---- Data supplied

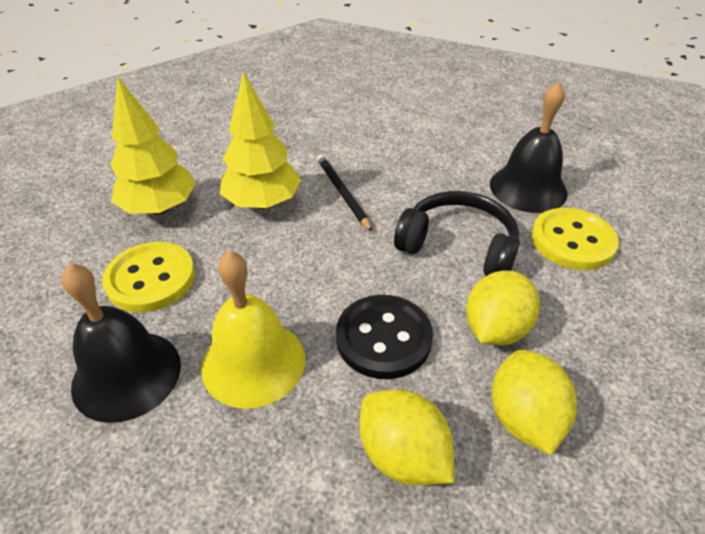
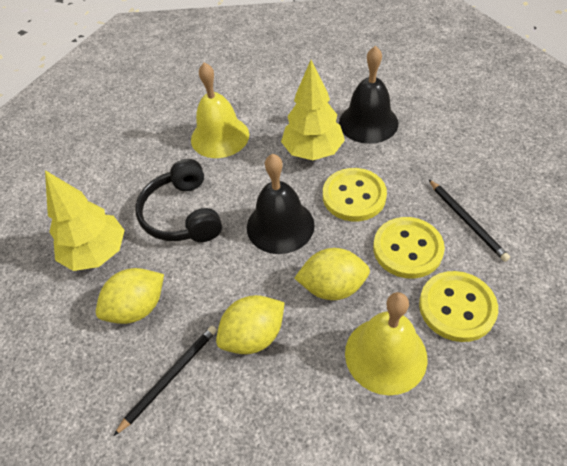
black button: [336,295,433,379] = 1 -> none = 0
black pencil: [317,155,372,232] = 1 -> [114,326,217,436] [429,180,510,262] = 2
yellow bell: [201,251,305,409] = 1 -> [191,62,249,158] [345,292,427,395] = 2
yellow button: [102,242,195,313] [531,208,619,270] = 2 -> [323,168,387,221] [373,217,445,279] [419,271,498,342] = 3

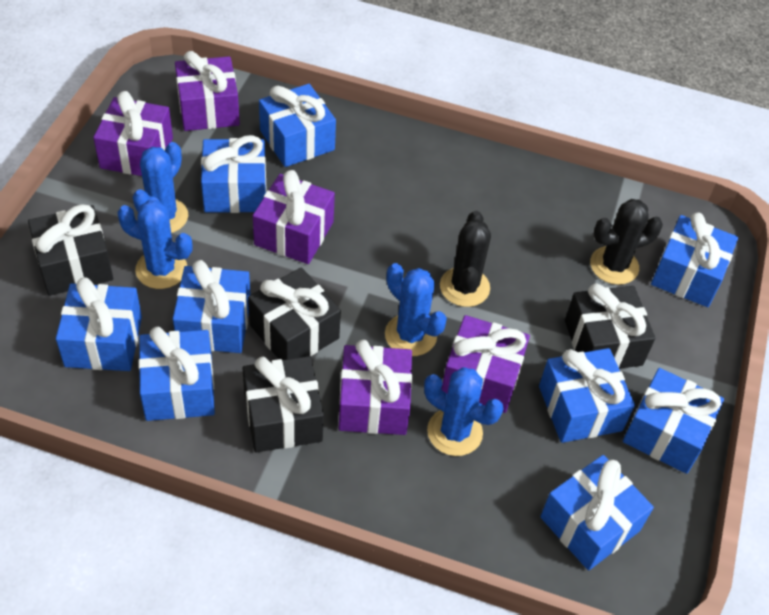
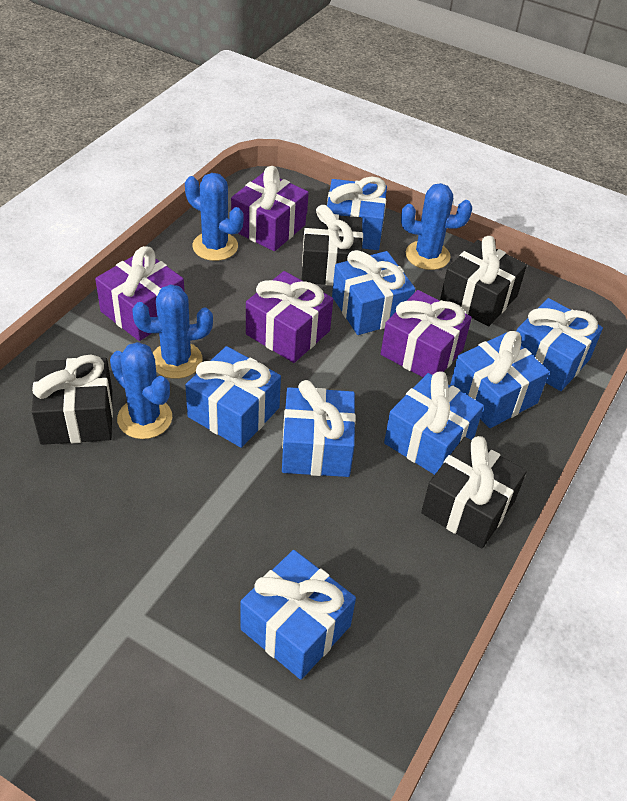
black cactus: [440,211,491,307] [590,199,663,285] = 2 -> none = 0
blue gift: [56,277,142,371] [138,327,215,421] [173,260,251,353] [201,135,266,213] [259,84,336,167] [539,348,635,443] [540,455,654,570] [623,368,724,474] [651,212,738,307] = 9 -> [185,346,281,448] [241,550,356,680] [282,380,356,477] [327,176,387,250] [332,250,415,335] [384,371,484,475] [450,331,549,428] [517,298,603,391] = 8
purple gift: [93,91,173,176] [175,51,240,131] [253,170,335,264] [338,340,412,435] [441,315,530,413] = 5 -> [95,246,185,341] [231,166,309,251] [246,271,333,363] [381,290,472,377] = 4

--------

#### Task item:
The required output is each line of the entries that contains the word "gift".

#### Result:
blue gift: [56,277,142,371] [138,327,215,421] [173,260,251,353] [201,135,266,213] [259,84,336,167] [539,348,635,443] [540,455,654,570] [623,368,724,474] [651,212,738,307] = 9 -> [185,346,281,448] [241,550,356,680] [282,380,356,477] [327,176,387,250] [332,250,415,335] [384,371,484,475] [450,331,549,428] [517,298,603,391] = 8
purple gift: [93,91,173,176] [175,51,240,131] [253,170,335,264] [338,340,412,435] [441,315,530,413] = 5 -> [95,246,185,341] [231,166,309,251] [246,271,333,363] [381,290,472,377] = 4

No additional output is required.